- Task statement
Restate the data exactly as given and keep the pictures out.

- Input records
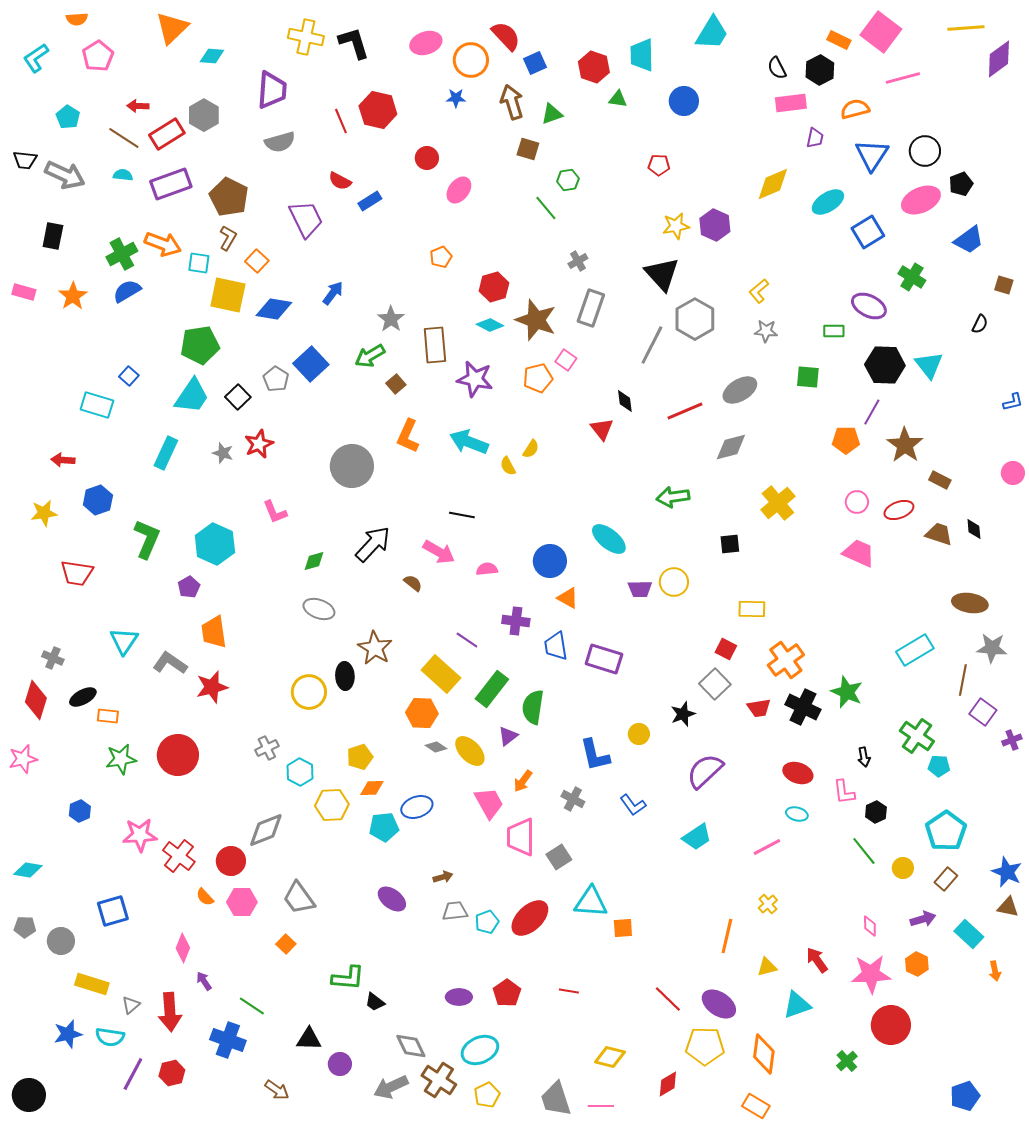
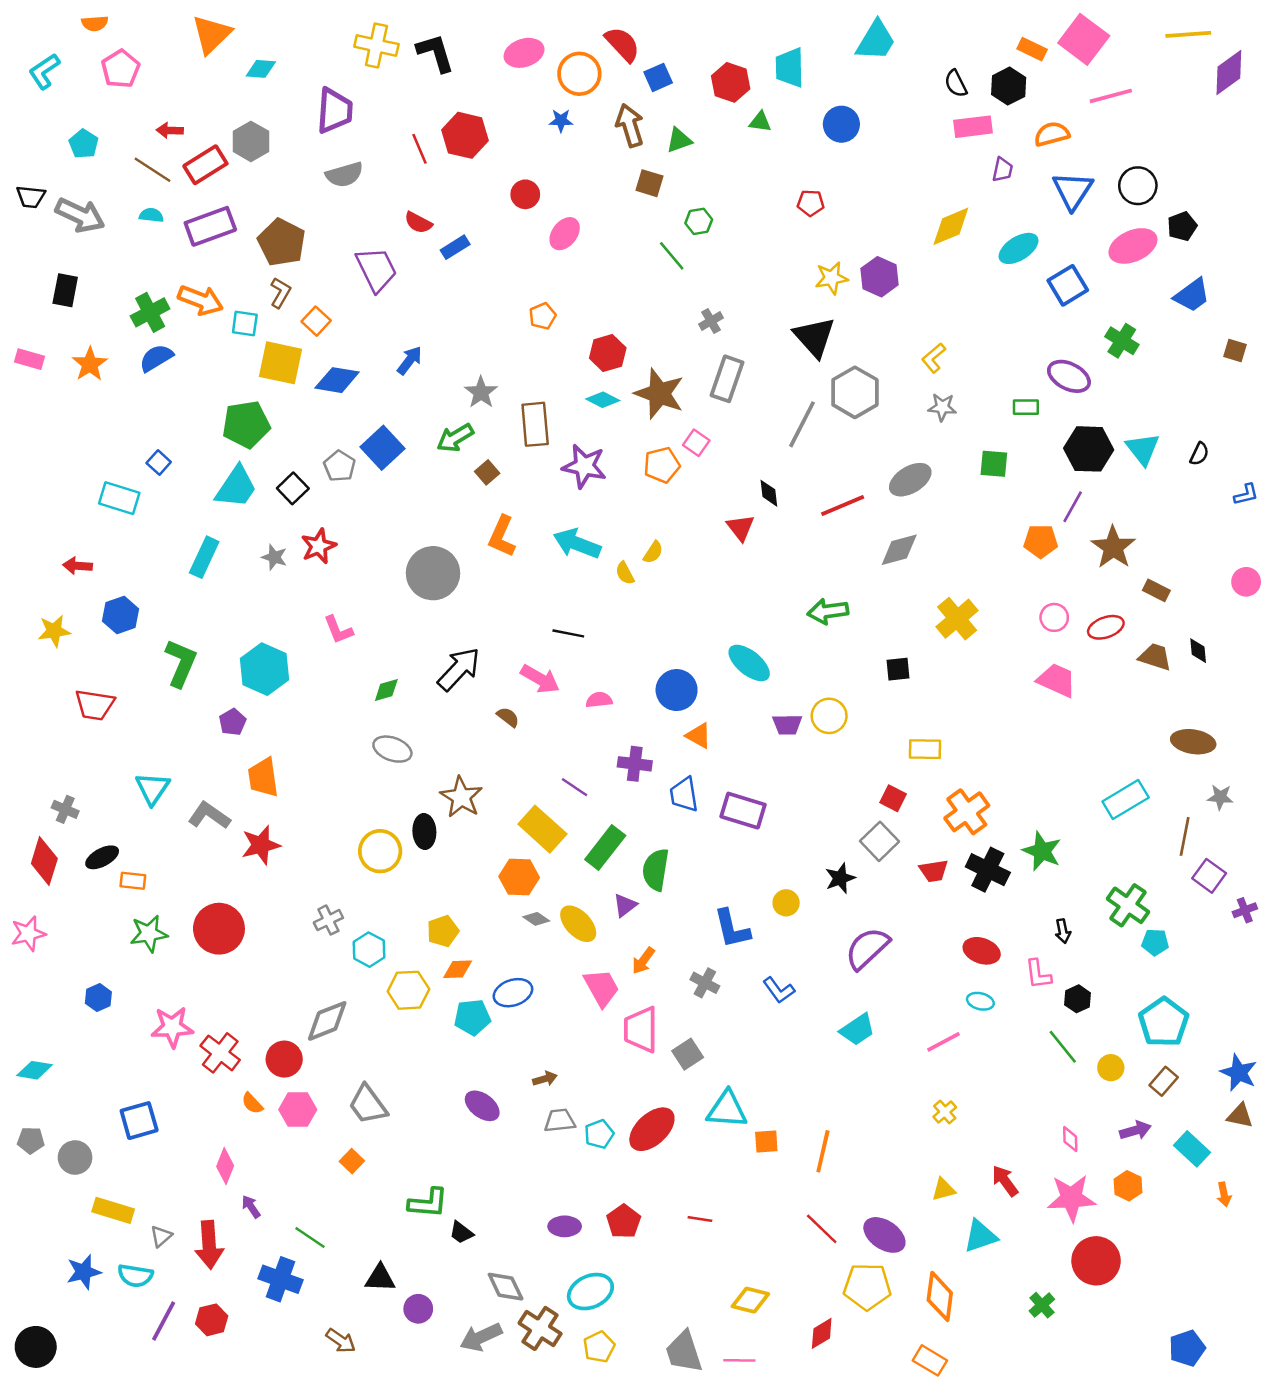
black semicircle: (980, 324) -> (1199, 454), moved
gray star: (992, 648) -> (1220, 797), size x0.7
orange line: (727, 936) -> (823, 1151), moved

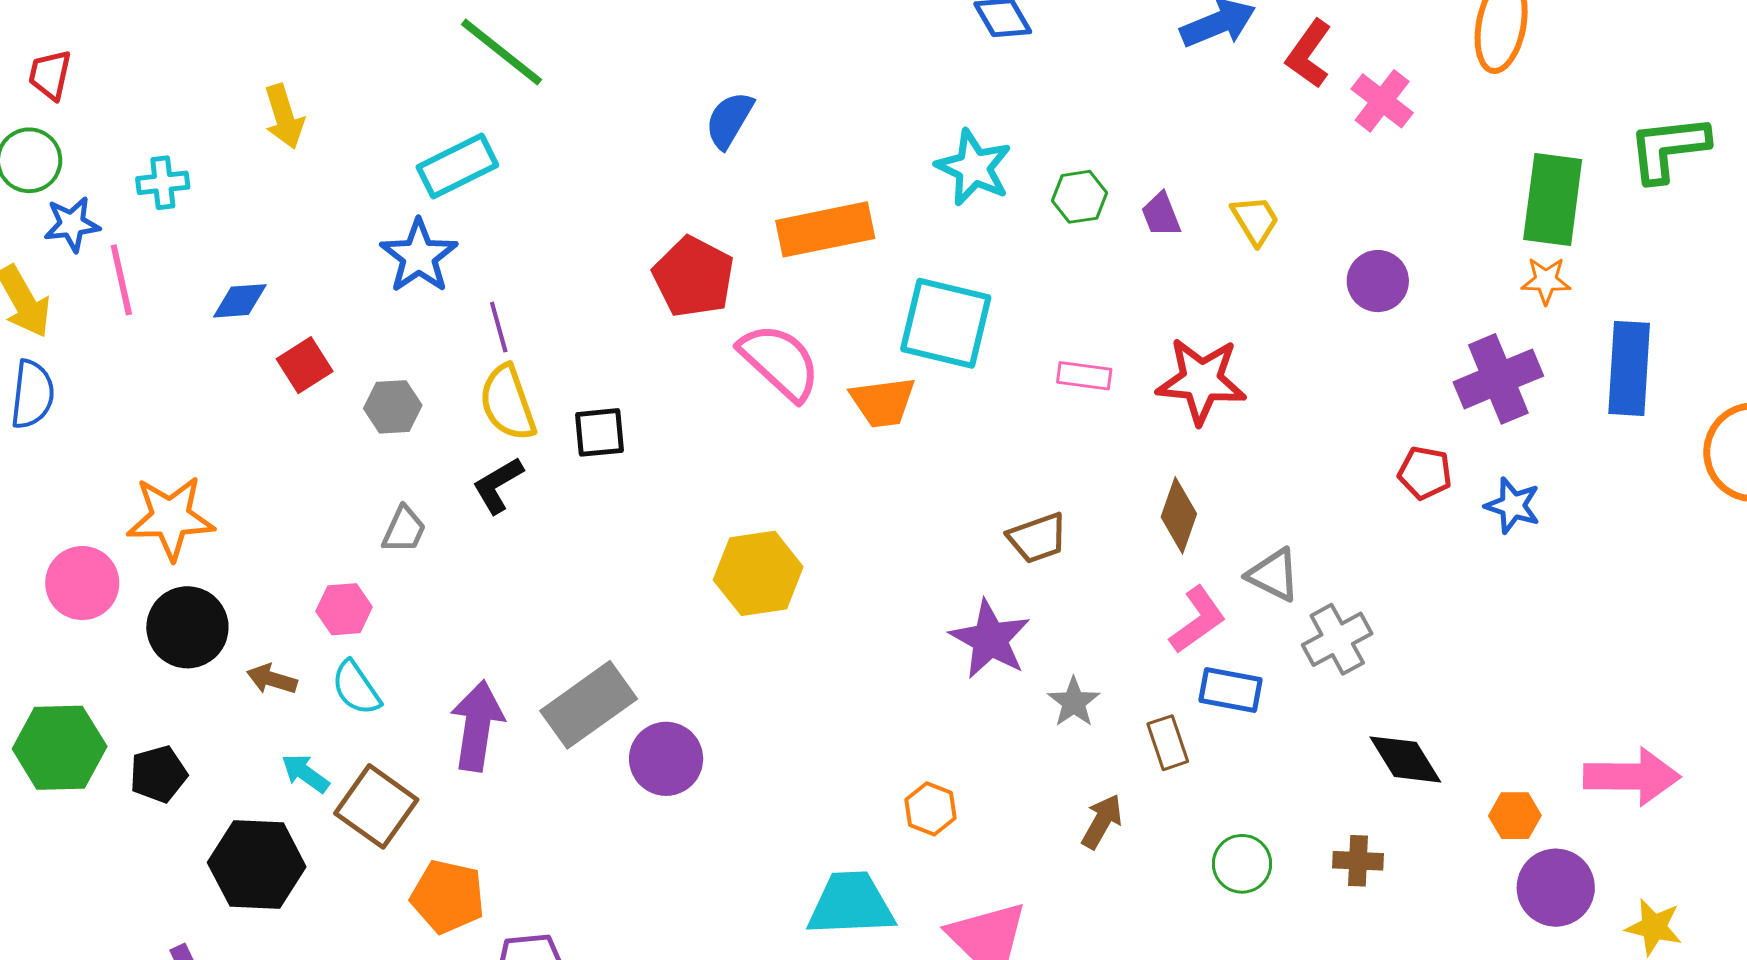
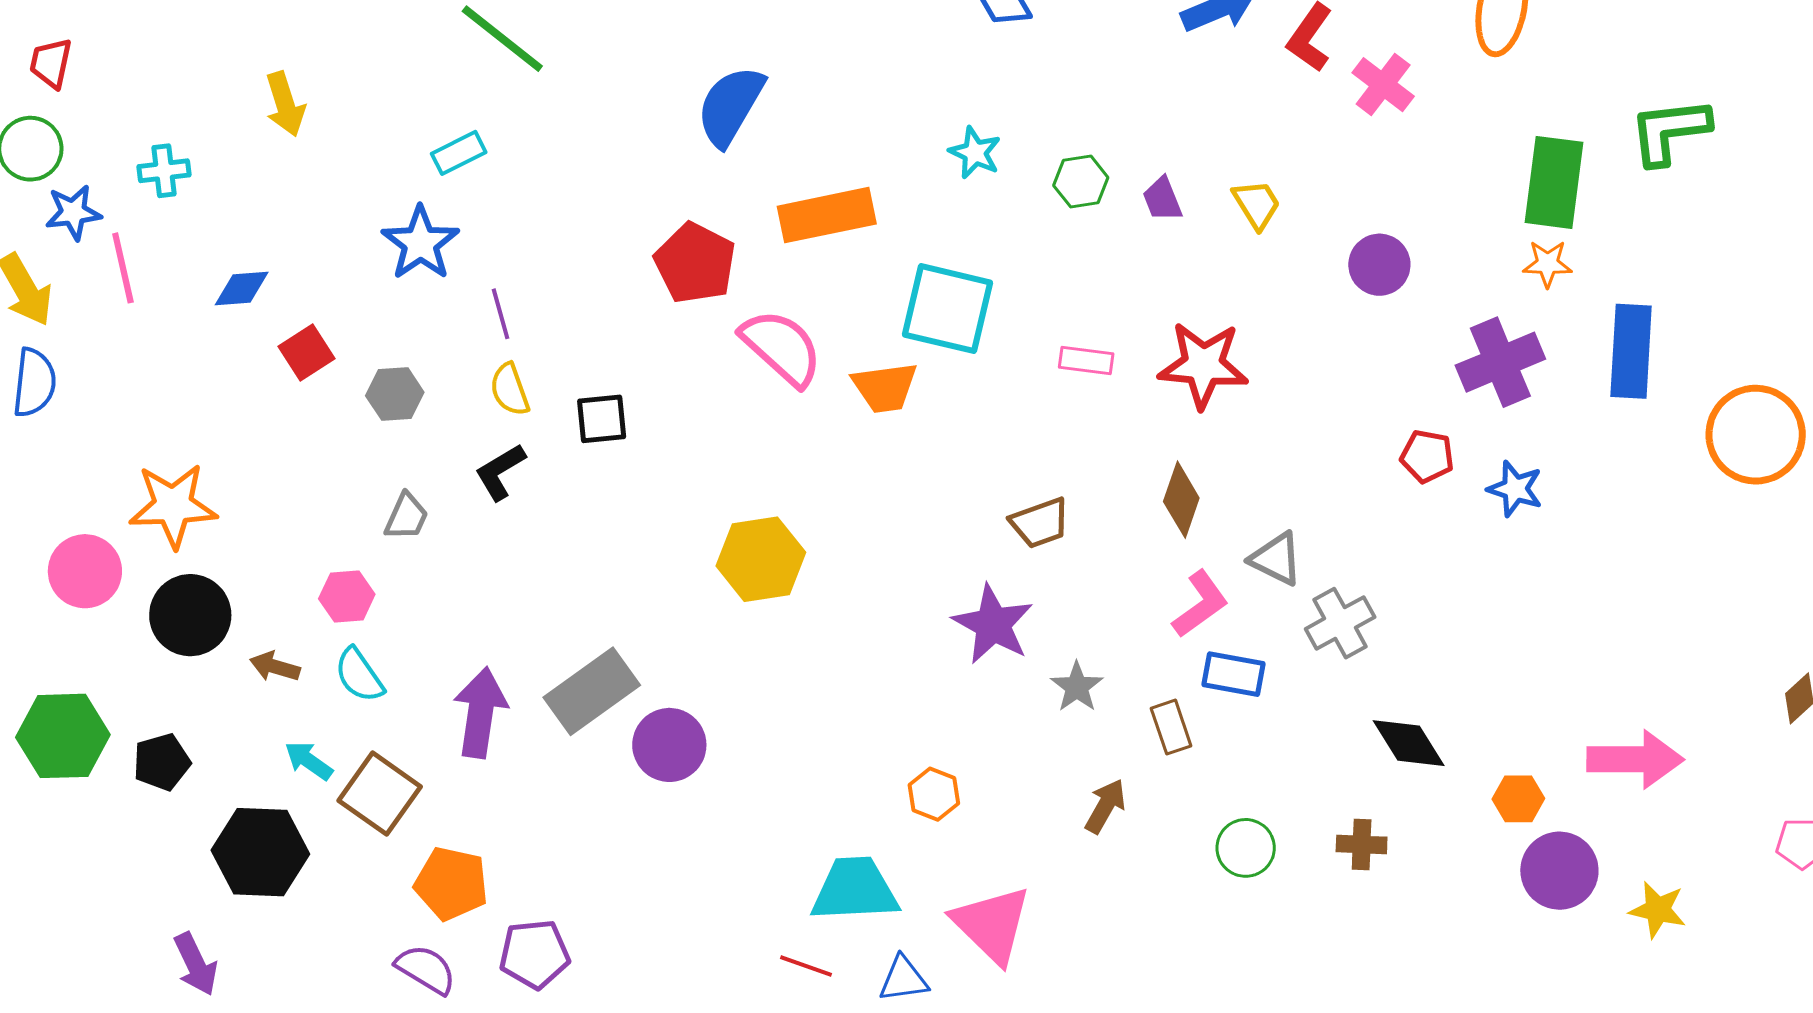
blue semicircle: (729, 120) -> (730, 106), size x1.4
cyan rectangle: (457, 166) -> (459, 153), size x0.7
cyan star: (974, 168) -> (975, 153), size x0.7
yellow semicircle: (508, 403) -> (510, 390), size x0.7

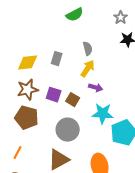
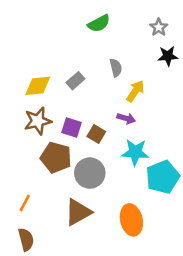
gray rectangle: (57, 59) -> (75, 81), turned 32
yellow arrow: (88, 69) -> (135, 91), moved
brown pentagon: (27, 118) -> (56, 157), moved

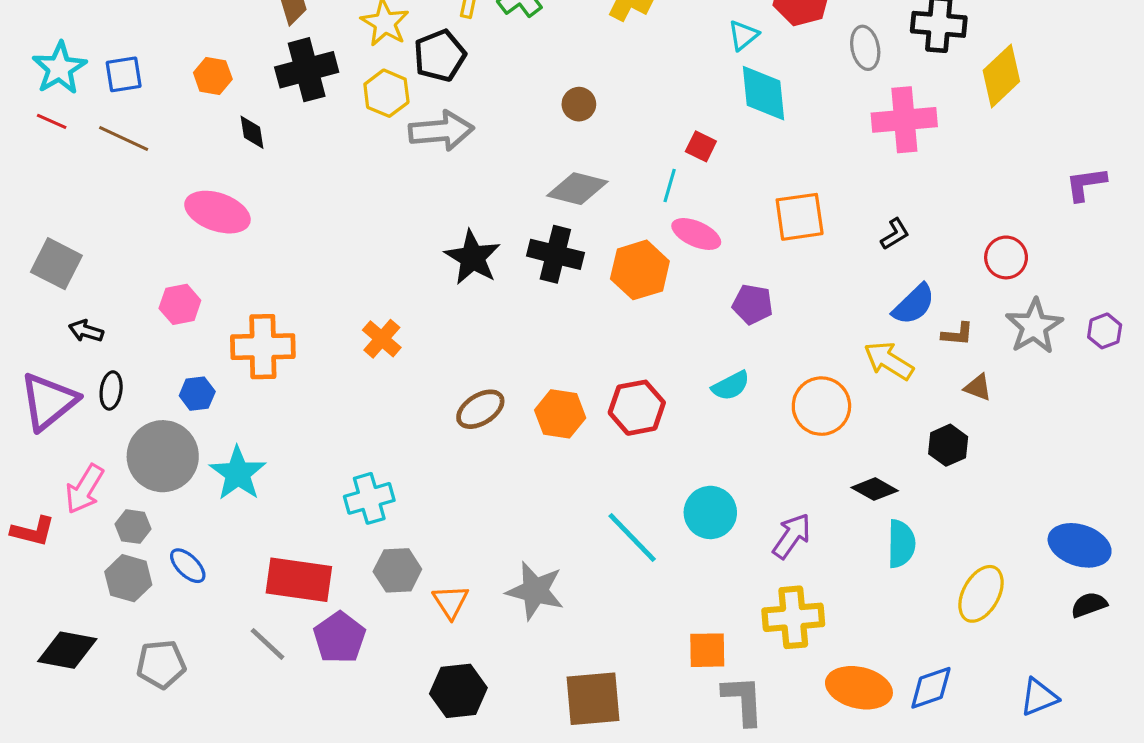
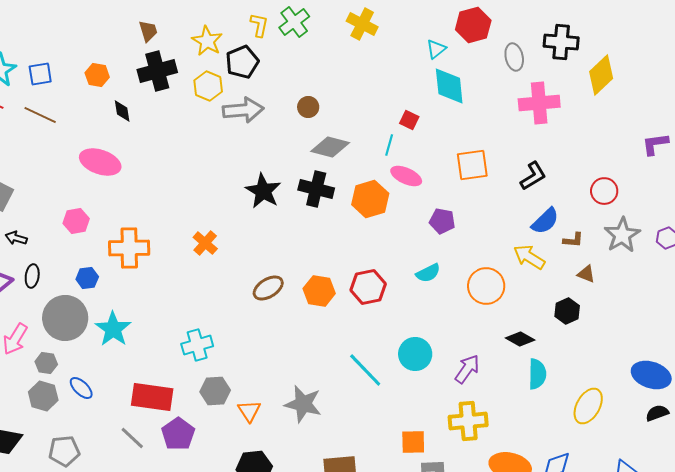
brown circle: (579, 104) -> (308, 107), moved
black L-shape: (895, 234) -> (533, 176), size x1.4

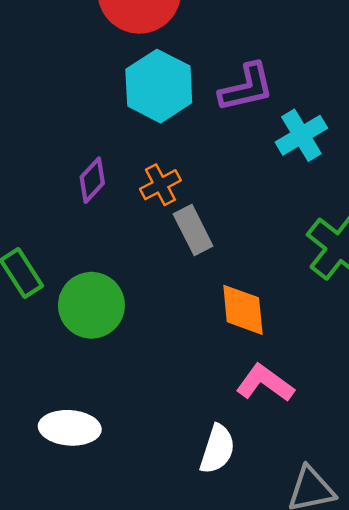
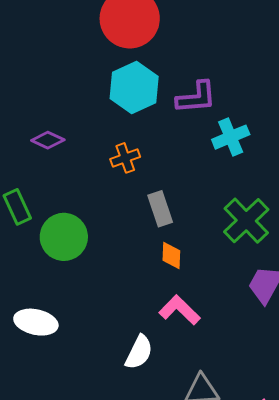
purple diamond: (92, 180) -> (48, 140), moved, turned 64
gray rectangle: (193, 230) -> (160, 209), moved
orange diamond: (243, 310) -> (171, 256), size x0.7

- Exercise result
black semicircle: (980, 324) -> (1199, 454), moved
gray star: (992, 648) -> (1220, 797), size x0.7
orange line: (727, 936) -> (823, 1151), moved

blue semicircle: (729, 120) -> (730, 106), size x1.4
cyan rectangle: (457, 166) -> (459, 153), size x0.7
cyan star: (974, 168) -> (975, 153), size x0.7
yellow semicircle: (508, 403) -> (510, 390), size x0.7

gray rectangle: (57, 59) -> (75, 81), turned 32
yellow arrow: (88, 69) -> (135, 91), moved
brown pentagon: (27, 118) -> (56, 157), moved

brown circle: (579, 104) -> (308, 107), moved
black L-shape: (895, 234) -> (533, 176), size x1.4

purple diamond: (92, 180) -> (48, 140), moved, turned 64
gray rectangle: (193, 230) -> (160, 209), moved
orange diamond: (243, 310) -> (171, 256), size x0.7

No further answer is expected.